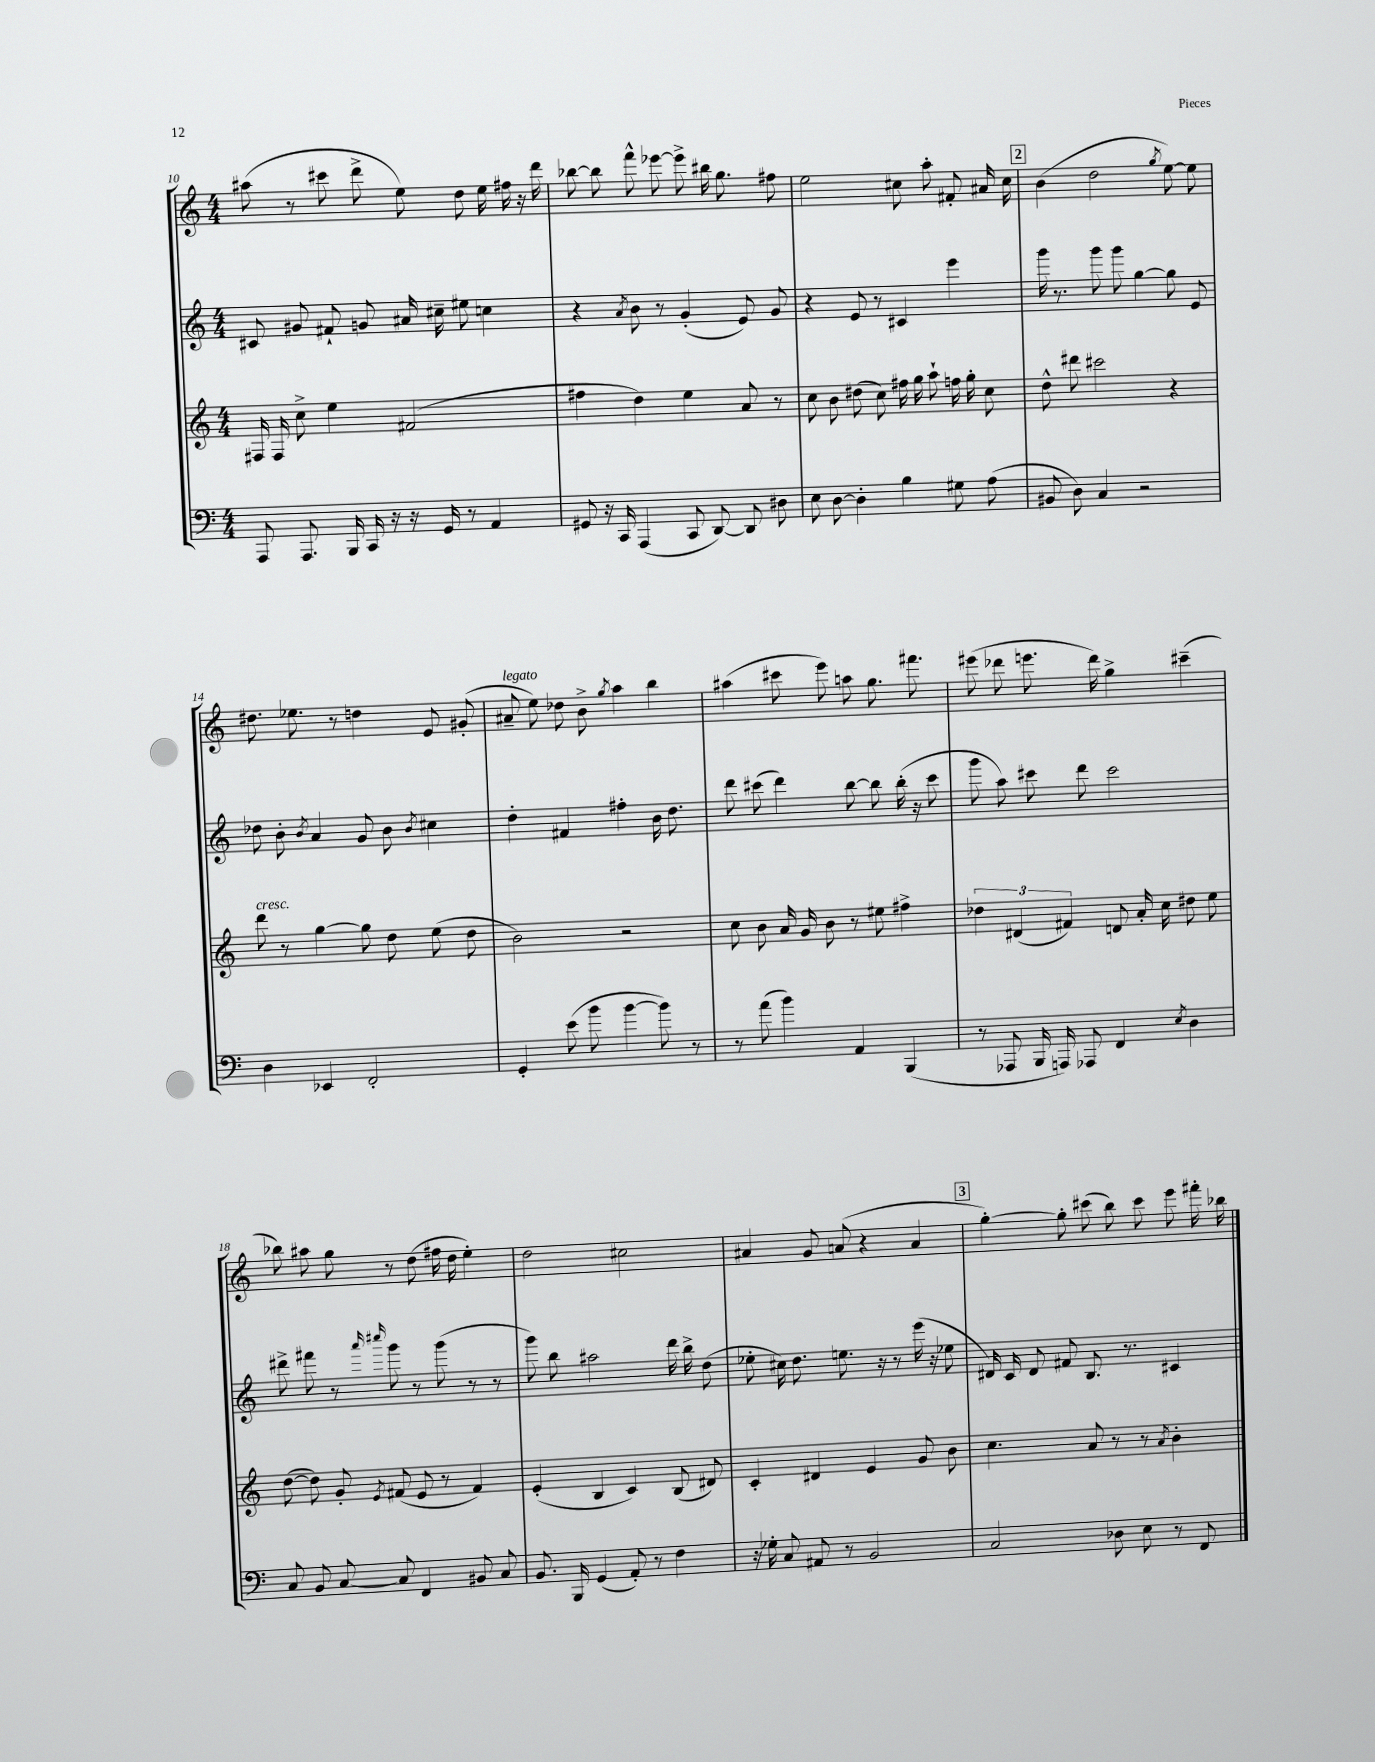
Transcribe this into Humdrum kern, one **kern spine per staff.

**kern	**kern	**kern	**kern
*staff4	*staff3	*staff2	*staff1
*clefF4	*clefG2	*clefG2	*clefG2
*k[]	*k[]	*k[]	*k[]
*M4/4	*M4/4	*M4/4	*M4/4
8AAA	16F#	8c#	(8aa#
.	16F#	.	.
8.AAA	8cc^	8g#	8r
.	4ee	8f#`	8ccc#
16BBB	.	.	.
16CC	.	8g	8ddd^
16r	.	.	.
16r	(2f#	16a#	8ee)
16GG	.	16cc#~	.
8r	.	8ee#	8dd
4AA	.	4cc	16ee
.	.	.	16ff#
.	.	.	16r
.	.	.	16ddd
=	=	=	=
8GG#	4ff#	4r	[8bb-
16r	.	.	8bb-]
16CC	.	.	.
.	.	8qa	.
(4AAA	4dd)	8b	8fff^^
.	.	8r	[8eee-
8CC	4ee	(4g'	8eee-^]
[8DD)	.	.	16bb#
.	.	.	8.gg
8DD]	8a	8e)	.
8D#	8r	8g	8ff#
=	=	=	=
8E	8cc	4r	2ee
[8D	8b	.	.
4D']	(8dd#	8e	.
.	8cc)	8r	.
4B	16ff#	4c#	8cc#
.	16gg	.	.
.	8aa`	.	8aa'
8G#	16ff	4eee	8f#'
.	16gg'	.	.
(8A	8cc	.	16a#
.	.	.	16cc#
=	=	=	=
8BB#	8dd^^	16ggg	(4b
.	.	8.r	.
8D)	8ddd#	.	.
4C	2ccc#	8ggg	2dd
.	.	8ggg	.
2r	.	[4gg	.
.	.	.	8qgg
.	4r	8gg]	[8ee)
.	.	8e	8ee]
=	=	=	=
4D	8ddd	8dd-	8.dd#
.	8r	8b'	.
.	.	.	8.ee-
.	.	8qb	.
4EE-	[4gg	4a	.
.	.	.	8r
2FF'	8gg]	8g	4dd
.	8dd	8b	.
.	.	8qb	.
.	(8ee	4cc#	8e
.	8dd	.	(8g#'
=	=	=	=
4GG'	2b)	4dd'	8a#~
.	.	.	8ee)
(8e	.	4f#	8dd-
8b	.	.	8b^
.	.	.	8qgg
[4b	2r	4ff#'	4aa
8b])	.	16b	4bb
.	.	8.dd	.
8r	.	.	.
=	=	=	=
8r	8cc	8ddd	(4aa#
(8a	8b	(8ccc#	.
4b)	16a	4ddd)	8ccc#
.	16g	.	.
.	8b	.	8eee)
4AA	8r	[8bb	8aa
.	8ee#	8bb]	8.gg
(4BBB	4ff#^	(16bb'	.
.	.	16r	8.fff#
.	.	8ccc#	.
=	=	=	=
8r	6dd-	8ggg	(8eee#
8AAA-	.	8aa)	8ddd-
.	(6d#	.	.
16BBB	.	8ccc#	8.eee
16AAA)	.	.	.
.	6f#)	.	.
8AAA-	.	8ddd	.
.	.	.	16ddd-)
4FF	8d	2ccc#	4gg^
.	16a'	.	.
.	16cc	.	.
8qE	.	.	.
4D	8dd#	.	(4ccc#~
.	8ee	.	.
=	=	=	=
8C	([8dd	8ddd#^	8bb-)
8BB	8dd])	8fff#	8aa#
[8C	8g'	8r	8gg
.	.	16qqaaa	.
.	8qe	16qqcccc#	.
8C]	(8f#	8ggg	8r
4FF	8e	8r	(8dd
.	8r	(8ggg	16ff#
.	.	.	16dd
8BB#	4f#)	8r	4ee')
8C	.	8r	.
=	=	=	=
8.BB	(4e'	8ggg)	2dd
.	.	8bb	.
16BBB	.	.	.
(4GG	4B	2aa#	.
8AA')	4c)	.	2cc#
8r	.	.	.
4F	(8B	16ddd	.
.	.	16bb^	.
.	8d#)	(8dd	.
=	=	=	=
16r	4c'	8ee-'	4a#
16G-'	.	.	.
8C	.	16cc#)	.
.	.	8.dd	.
8AA#	4d#	.	8g
8r	.	8.ee	(8a
2BB	4e	.	4r
.	.	16r	.
.	.	8r	.
.	8g	(16eee	4a
.	.	16r	.
.	8b	8ee-	.
=	=	=	=
2C	4.cc	16d#)	[4gg')
.	.	16c	.
.	.	8d#	.
.	.	8f#	8gg']
.	8a	8.B	(8ccc#
8D-	8r	.	8bb)
.	.	8.r	.
8E	8r	.	8ccc#
.	8qa	.	.
8r	4b'	4c#	8eee
8FF	.	.	16fff#'
.	.	.	16bb-
==	==	==	==
*-	*-	*-	*-
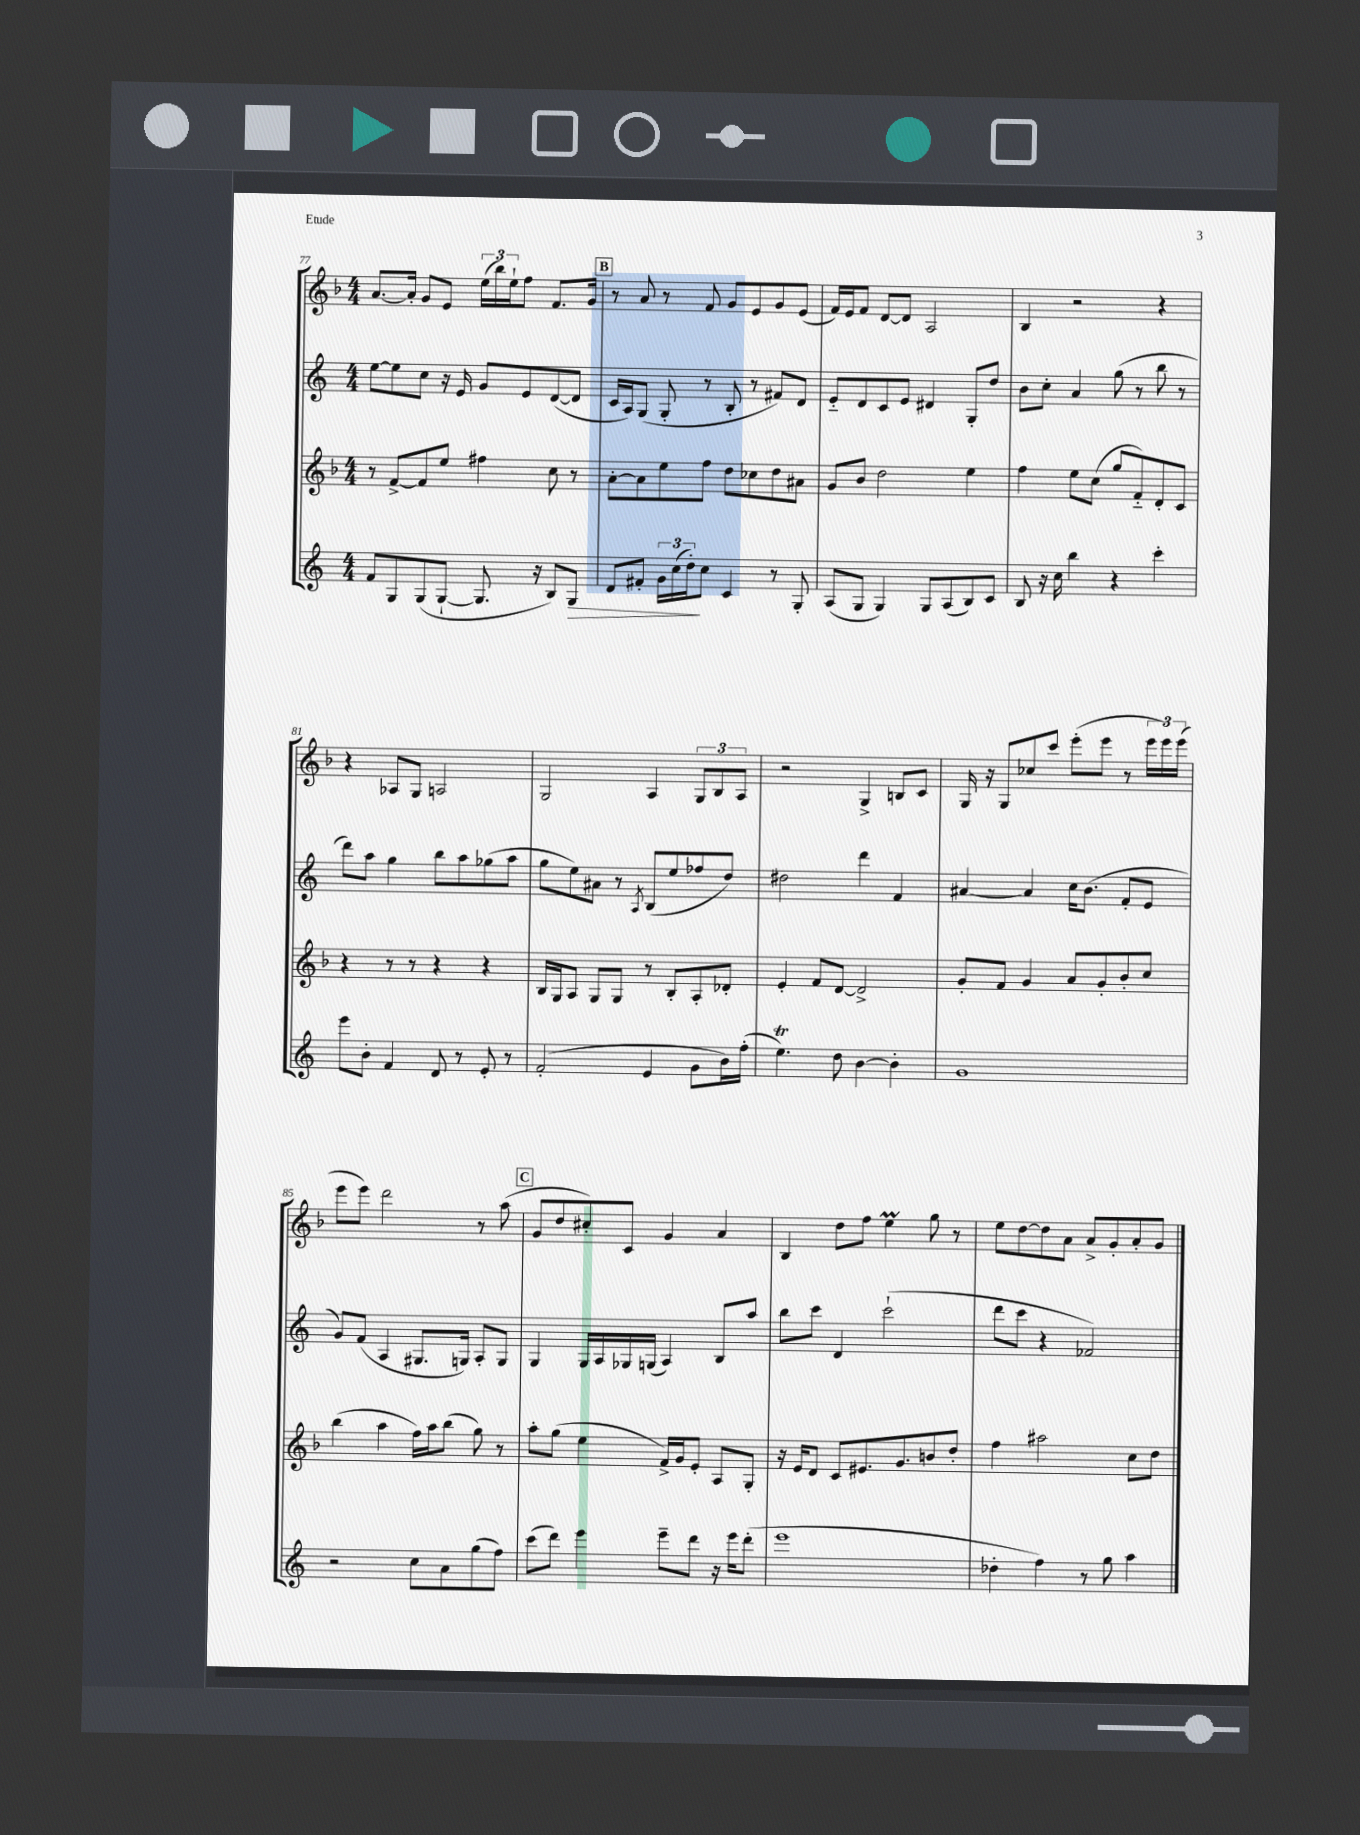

● Instructions for the task
Give the number of lines in the records that contain the string "kern", with case counting. Reply with the number alone.

● Completed exercise
2